Supplied records:
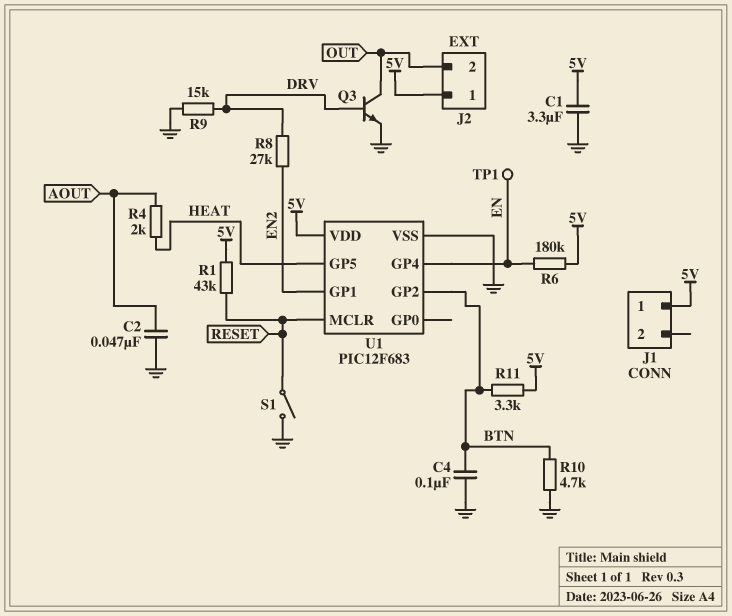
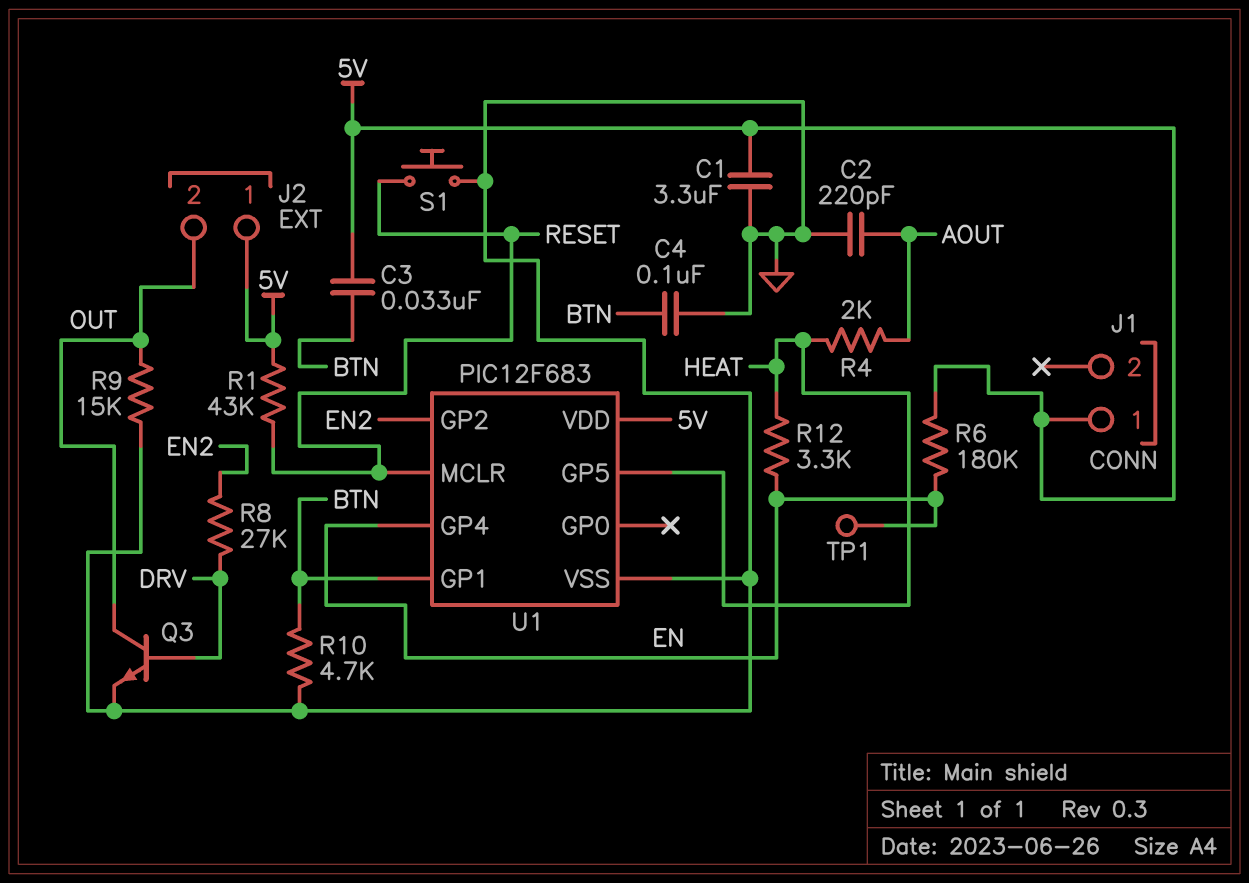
C2: 47nF (AOUT, GND) -> 220pF (AOUT, GND)
C3: none -> 33nF (5V, BTN)
R9: 15k (DRV, GND) -> 15k (GND, OUT)
R11: 3.3k (5V, BTN) -> none
R12: none -> 3.3k (EN, HEAT)
S1: switch (GND, RESET) -> button (GND, RESET)
U1 pin GP1: EN2 -> BTN
U1 pin GP2: BTN -> EN2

The task:
Output each entry exactly. Skip the pictures.

Response:
C2: 47nF (AOUT, GND) -> 220pF (AOUT, GND)
C3: none -> 33nF (5V, BTN)
R9: 15k (DRV, GND) -> 15k (GND, OUT)
R11: 3.3k (5V, BTN) -> none
R12: none -> 3.3k (EN, HEAT)
S1: switch (GND, RESET) -> button (GND, RESET)
U1 pin GP1: EN2 -> BTN
U1 pin GP2: BTN -> EN2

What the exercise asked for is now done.